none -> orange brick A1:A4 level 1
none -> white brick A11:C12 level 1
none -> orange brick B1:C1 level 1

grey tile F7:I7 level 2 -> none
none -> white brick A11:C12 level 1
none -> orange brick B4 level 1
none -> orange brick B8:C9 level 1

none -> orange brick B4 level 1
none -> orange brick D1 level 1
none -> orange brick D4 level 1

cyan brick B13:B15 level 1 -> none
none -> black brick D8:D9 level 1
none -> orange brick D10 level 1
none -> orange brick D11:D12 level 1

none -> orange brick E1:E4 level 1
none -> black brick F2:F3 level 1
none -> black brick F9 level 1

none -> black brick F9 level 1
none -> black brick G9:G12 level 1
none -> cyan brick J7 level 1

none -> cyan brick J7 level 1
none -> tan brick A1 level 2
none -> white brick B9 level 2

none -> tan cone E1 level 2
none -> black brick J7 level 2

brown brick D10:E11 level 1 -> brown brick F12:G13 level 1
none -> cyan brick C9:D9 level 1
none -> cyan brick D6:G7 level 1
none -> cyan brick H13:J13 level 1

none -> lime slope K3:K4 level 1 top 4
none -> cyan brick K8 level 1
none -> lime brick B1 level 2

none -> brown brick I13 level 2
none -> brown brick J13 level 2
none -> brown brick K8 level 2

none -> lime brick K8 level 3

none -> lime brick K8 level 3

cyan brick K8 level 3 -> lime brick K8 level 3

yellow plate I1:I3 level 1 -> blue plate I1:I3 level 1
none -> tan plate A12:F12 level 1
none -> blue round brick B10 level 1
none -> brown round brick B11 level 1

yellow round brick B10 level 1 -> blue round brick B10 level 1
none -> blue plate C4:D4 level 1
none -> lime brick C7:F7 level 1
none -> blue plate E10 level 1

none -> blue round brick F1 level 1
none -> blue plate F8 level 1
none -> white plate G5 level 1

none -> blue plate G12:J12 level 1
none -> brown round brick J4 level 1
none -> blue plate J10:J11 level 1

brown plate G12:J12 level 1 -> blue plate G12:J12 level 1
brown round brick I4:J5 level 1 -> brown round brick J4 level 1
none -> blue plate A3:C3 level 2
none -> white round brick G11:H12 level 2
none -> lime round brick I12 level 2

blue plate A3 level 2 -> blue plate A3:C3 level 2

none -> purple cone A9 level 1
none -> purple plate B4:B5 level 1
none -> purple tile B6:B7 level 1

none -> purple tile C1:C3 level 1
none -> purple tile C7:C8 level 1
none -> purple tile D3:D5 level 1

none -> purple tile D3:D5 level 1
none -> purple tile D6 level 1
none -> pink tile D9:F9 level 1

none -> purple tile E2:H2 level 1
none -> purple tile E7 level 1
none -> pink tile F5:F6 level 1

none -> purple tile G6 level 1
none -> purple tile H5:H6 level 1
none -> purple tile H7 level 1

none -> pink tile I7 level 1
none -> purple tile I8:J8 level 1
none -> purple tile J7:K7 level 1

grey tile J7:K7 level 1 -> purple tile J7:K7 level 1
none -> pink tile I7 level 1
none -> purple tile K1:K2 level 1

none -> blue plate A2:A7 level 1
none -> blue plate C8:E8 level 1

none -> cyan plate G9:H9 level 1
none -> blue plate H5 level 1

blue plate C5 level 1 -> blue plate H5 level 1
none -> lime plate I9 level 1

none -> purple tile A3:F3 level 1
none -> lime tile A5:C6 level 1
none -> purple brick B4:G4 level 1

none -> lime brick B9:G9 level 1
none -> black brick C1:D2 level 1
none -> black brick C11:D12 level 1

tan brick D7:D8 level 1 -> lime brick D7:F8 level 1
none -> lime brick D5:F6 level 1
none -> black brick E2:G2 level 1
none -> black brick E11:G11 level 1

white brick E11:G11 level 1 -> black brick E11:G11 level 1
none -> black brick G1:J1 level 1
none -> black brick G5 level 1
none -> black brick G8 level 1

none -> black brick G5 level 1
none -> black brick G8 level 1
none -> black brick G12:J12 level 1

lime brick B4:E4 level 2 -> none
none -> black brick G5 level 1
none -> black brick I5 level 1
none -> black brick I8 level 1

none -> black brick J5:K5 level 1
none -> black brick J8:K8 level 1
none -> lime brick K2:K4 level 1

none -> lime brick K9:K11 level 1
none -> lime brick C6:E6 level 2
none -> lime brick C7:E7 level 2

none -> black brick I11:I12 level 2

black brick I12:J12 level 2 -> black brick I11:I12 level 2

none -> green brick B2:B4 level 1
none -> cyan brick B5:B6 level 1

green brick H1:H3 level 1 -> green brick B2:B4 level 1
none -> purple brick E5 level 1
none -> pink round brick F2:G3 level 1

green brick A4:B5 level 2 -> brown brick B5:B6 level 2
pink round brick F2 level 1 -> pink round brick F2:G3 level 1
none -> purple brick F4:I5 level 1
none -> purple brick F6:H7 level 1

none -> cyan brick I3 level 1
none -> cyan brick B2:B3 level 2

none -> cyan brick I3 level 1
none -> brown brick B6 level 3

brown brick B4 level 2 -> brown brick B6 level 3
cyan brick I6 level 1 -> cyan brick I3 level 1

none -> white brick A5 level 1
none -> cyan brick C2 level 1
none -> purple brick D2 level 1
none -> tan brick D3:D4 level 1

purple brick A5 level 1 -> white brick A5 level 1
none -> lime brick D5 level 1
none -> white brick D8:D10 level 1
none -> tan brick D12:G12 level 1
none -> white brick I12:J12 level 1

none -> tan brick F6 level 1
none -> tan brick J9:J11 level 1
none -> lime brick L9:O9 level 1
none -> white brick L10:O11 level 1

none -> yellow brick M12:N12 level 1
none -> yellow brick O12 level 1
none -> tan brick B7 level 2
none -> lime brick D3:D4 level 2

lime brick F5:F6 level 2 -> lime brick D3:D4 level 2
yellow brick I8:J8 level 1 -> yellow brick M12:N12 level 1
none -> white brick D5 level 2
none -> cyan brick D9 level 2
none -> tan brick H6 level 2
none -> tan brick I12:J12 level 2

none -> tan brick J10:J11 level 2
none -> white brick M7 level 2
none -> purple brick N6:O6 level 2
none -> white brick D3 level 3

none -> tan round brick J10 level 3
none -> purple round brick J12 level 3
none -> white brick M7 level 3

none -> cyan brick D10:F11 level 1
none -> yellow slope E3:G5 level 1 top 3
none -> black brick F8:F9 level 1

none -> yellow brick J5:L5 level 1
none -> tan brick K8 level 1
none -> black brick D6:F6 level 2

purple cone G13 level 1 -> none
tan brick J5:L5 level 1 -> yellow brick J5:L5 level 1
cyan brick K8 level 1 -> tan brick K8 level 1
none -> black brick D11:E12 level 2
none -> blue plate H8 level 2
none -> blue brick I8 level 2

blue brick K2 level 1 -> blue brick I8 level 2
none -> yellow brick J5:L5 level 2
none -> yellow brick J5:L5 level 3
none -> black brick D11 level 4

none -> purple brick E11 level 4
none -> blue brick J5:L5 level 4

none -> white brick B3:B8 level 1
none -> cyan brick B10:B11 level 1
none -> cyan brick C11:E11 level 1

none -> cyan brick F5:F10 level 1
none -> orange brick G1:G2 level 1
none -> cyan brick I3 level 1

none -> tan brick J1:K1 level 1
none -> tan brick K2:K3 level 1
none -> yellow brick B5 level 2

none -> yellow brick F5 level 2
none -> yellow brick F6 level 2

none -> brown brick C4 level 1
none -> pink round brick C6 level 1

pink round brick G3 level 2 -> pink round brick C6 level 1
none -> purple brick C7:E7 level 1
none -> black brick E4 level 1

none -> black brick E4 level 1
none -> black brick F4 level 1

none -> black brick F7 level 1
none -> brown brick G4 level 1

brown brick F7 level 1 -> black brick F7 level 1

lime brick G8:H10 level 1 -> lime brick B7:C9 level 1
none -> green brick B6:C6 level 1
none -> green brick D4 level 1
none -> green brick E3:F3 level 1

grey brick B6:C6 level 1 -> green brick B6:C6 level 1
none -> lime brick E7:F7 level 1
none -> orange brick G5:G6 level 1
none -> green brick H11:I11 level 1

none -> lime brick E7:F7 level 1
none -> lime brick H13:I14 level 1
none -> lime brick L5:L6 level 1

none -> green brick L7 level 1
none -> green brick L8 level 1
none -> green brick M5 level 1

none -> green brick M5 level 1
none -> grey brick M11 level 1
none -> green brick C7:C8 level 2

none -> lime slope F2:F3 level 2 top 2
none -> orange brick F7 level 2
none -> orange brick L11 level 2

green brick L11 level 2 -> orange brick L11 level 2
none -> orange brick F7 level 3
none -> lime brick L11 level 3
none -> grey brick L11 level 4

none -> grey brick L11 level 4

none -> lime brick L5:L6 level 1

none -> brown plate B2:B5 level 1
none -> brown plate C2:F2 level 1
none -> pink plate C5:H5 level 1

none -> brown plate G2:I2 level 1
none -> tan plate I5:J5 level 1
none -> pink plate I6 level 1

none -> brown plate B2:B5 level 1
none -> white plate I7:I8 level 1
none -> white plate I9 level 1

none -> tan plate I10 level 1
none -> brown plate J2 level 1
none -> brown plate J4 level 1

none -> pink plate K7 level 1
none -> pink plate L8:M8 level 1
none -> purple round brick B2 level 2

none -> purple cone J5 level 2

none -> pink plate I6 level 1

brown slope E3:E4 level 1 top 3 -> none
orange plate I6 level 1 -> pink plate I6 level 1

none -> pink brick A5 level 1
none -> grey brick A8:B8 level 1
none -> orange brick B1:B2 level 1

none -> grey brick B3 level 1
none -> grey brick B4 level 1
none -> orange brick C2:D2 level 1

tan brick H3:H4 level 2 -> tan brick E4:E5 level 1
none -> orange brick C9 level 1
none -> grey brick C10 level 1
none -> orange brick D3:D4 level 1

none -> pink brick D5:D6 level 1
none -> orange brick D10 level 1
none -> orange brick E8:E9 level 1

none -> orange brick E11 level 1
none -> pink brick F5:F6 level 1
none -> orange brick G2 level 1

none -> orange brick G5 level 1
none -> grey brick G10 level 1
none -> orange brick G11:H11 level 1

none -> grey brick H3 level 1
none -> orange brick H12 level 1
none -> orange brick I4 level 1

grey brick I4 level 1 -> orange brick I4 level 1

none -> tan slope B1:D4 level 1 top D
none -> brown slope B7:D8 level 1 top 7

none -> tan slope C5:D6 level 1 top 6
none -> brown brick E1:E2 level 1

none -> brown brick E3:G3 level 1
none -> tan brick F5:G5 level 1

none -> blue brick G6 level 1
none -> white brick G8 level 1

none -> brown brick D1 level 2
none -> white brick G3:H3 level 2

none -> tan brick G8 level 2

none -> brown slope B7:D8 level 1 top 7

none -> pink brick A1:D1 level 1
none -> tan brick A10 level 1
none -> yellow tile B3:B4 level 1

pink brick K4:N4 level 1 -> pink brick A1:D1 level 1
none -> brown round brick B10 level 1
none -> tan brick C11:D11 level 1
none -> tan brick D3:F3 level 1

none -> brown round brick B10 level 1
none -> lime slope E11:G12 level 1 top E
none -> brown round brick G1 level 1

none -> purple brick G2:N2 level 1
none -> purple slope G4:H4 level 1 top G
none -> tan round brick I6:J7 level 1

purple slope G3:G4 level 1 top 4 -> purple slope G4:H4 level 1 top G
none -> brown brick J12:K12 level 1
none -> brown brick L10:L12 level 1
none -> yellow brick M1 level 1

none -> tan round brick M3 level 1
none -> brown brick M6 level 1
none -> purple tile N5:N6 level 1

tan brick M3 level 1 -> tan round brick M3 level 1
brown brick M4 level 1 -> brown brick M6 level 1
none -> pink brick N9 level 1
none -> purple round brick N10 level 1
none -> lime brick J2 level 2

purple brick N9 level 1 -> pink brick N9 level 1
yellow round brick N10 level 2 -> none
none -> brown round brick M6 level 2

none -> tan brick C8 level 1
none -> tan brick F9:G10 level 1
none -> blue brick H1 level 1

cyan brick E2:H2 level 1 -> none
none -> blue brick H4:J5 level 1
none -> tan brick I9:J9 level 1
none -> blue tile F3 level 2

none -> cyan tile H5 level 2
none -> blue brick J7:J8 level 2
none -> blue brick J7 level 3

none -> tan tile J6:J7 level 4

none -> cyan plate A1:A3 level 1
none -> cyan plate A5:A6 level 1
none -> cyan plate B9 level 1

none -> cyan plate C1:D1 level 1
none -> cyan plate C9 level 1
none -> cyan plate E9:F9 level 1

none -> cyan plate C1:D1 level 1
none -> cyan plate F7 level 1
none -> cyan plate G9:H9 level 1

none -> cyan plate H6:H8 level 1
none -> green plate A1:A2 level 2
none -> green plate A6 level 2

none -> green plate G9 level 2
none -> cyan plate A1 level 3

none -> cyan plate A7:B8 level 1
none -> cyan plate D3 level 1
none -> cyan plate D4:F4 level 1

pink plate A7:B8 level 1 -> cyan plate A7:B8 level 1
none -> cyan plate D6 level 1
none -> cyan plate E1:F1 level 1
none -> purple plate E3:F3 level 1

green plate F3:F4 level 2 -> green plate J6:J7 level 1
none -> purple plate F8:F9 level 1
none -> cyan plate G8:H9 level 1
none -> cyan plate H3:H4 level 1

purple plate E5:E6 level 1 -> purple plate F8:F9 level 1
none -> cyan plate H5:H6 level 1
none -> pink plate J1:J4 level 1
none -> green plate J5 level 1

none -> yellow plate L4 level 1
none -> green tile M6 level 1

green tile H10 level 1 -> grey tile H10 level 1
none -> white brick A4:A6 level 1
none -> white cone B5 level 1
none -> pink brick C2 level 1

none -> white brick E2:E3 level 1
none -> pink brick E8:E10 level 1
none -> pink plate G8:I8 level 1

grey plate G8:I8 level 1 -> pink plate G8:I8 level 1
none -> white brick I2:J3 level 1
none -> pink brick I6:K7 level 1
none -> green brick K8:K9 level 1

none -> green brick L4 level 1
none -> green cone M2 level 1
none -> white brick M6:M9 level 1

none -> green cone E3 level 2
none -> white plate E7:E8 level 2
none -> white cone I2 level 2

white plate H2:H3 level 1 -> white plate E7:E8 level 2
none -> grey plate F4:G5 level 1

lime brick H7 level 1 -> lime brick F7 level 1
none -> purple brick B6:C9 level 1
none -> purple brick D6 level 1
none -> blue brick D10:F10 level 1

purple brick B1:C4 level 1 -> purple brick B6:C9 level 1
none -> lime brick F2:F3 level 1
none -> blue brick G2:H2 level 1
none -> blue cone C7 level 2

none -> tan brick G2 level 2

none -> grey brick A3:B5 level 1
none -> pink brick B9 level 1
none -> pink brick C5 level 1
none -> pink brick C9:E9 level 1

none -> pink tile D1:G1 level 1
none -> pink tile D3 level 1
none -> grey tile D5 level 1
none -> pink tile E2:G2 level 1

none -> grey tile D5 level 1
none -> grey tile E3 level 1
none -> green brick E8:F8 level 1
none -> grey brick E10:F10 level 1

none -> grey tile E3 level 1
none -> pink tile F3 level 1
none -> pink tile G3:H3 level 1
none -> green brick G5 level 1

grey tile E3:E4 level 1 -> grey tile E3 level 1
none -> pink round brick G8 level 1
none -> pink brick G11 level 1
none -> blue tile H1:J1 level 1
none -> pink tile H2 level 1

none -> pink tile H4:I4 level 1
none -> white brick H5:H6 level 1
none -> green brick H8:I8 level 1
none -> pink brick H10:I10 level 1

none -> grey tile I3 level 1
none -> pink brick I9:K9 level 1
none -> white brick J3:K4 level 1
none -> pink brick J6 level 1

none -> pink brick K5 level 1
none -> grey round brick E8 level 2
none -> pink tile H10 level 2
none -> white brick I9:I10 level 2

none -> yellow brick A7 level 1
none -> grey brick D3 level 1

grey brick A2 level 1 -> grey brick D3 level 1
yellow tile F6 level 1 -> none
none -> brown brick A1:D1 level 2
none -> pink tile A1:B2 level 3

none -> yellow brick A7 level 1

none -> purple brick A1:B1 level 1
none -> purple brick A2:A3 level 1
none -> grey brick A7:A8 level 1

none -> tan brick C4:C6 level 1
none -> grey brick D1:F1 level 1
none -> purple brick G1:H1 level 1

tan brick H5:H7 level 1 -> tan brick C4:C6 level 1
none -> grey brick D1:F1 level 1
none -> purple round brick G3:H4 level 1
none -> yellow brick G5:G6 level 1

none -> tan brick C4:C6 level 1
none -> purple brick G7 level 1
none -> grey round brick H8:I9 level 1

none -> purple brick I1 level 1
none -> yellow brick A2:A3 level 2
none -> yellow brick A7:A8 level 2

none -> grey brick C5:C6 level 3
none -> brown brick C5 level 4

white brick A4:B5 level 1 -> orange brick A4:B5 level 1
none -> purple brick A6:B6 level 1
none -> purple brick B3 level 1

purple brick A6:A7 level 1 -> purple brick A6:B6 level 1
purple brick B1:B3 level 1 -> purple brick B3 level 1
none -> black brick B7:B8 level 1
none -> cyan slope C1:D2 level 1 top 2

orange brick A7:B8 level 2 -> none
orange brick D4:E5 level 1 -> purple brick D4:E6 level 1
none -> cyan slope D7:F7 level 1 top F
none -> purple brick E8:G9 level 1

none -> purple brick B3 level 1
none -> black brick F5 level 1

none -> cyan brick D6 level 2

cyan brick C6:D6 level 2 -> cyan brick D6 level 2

• [WHAT YOU SHOULD DO]:
From the listing above, repeat exactly the lines starting at the line that includes "none -> blue plate G12:J12 level 1" and ending at the line that includes "none -> blue plate A3:C3 level 2", with nothing outside that span.

• [RESULT FOR THIS EXERCISE]:
none -> blue plate G12:J12 level 1
none -> brown round brick J4 level 1
none -> blue plate J10:J11 level 1

brown plate G12:J12 level 1 -> blue plate G12:J12 level 1
brown round brick I4:J5 level 1 -> brown round brick J4 level 1
none -> blue plate A3:C3 level 2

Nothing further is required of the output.